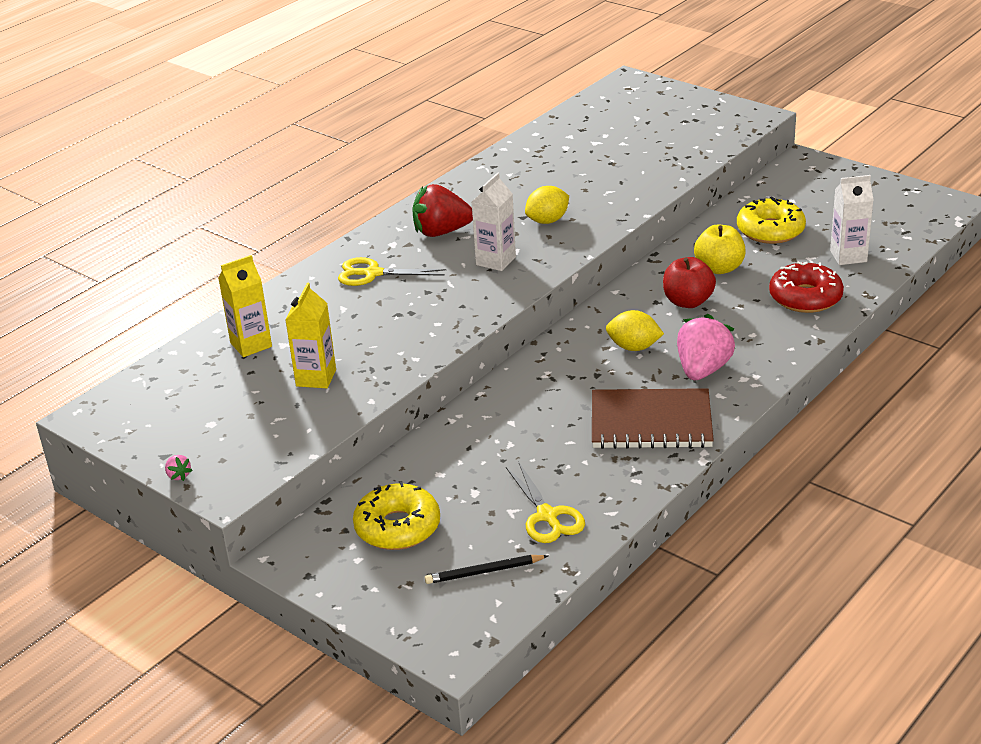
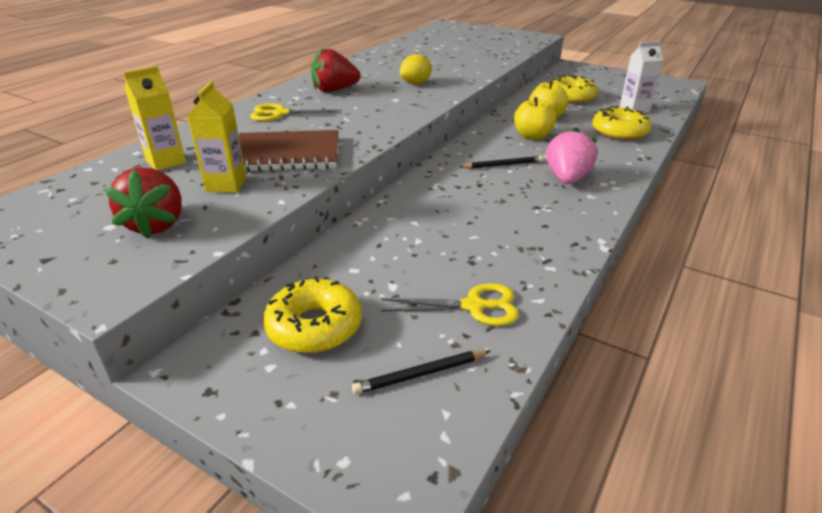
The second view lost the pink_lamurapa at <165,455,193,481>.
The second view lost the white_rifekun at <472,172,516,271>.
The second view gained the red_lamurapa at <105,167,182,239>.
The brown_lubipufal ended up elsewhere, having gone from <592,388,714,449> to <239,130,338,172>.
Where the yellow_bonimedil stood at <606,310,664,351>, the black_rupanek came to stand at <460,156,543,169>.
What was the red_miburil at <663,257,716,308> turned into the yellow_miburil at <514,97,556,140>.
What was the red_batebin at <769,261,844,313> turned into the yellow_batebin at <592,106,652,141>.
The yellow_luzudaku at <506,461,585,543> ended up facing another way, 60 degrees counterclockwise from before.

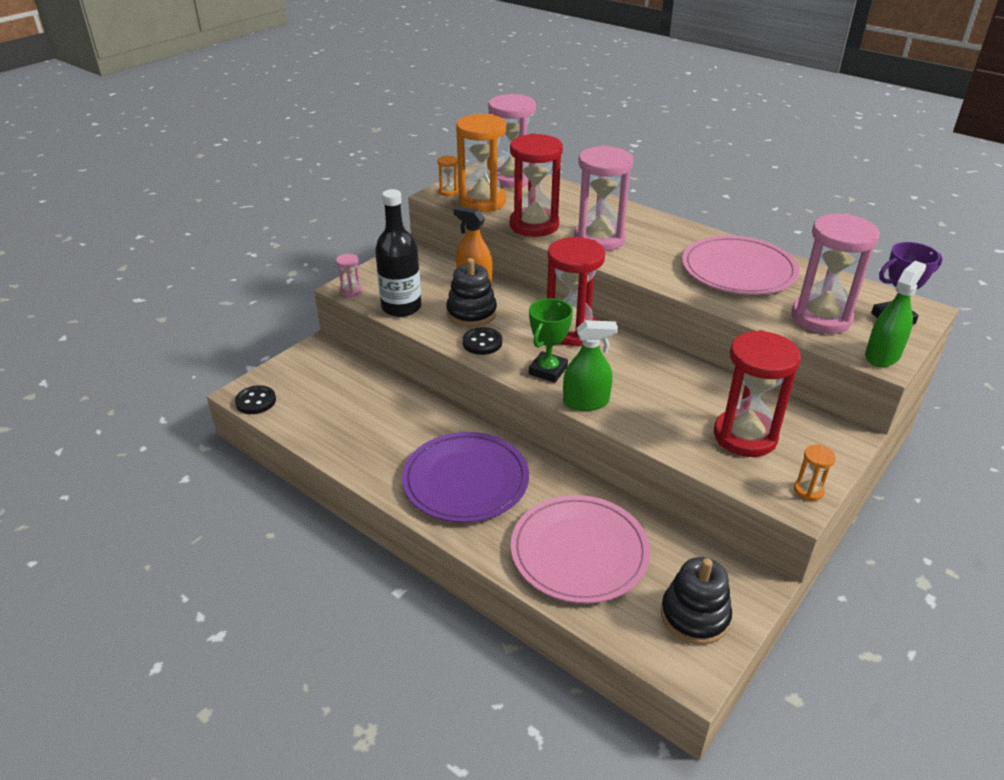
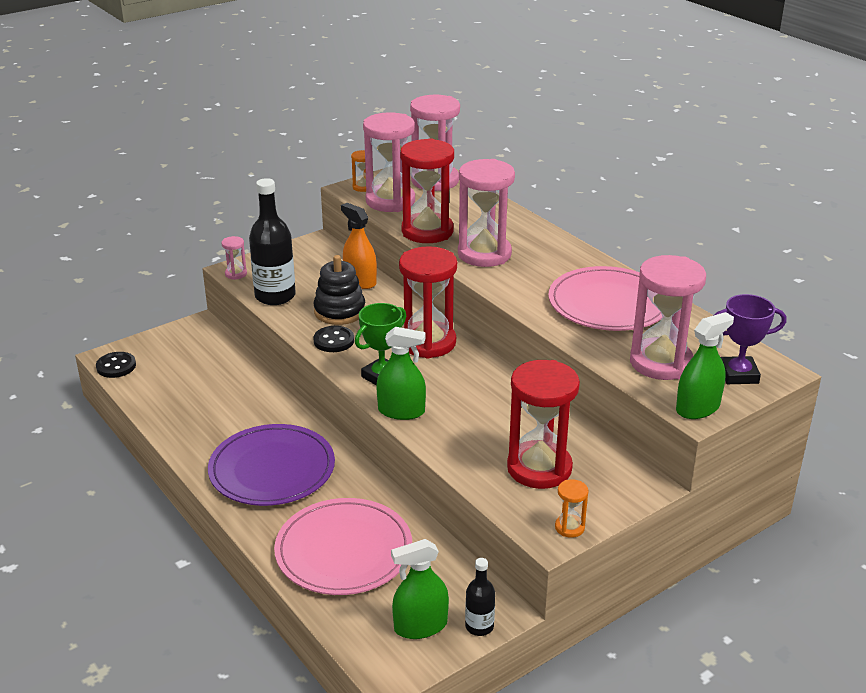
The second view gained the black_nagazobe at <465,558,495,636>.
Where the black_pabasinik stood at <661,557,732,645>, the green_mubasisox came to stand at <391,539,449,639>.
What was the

- Activity: Starting at the first entry above and ending at the last, write everything out exactly except the pictures.

- Your solution:
The second view lost the pink_lamurapa at <165,455,193,481>.
The second view lost the white_rifekun at <472,172,516,271>.
The second view gained the red_lamurapa at <105,167,182,239>.
The brown_lubipufal ended up elsewhere, having gone from <592,388,714,449> to <239,130,338,172>.
Where the yellow_bonimedil stood at <606,310,664,351>, the black_rupanek came to stand at <460,156,543,169>.
What was the red_miburil at <663,257,716,308> turned into the yellow_miburil at <514,97,556,140>.
What was the red_batebin at <769,261,844,313> turned into the yellow_batebin at <592,106,652,141>.
The yellow_luzudaku at <506,461,585,543> ended up facing another way, 60 degrees counterclockwise from before.

The second view gained the black_nagazobe at <465,558,495,636>.
Where the black_pabasinik stood at <661,557,732,645>, the green_mubasisox came to stand at <391,539,449,639>.
What was the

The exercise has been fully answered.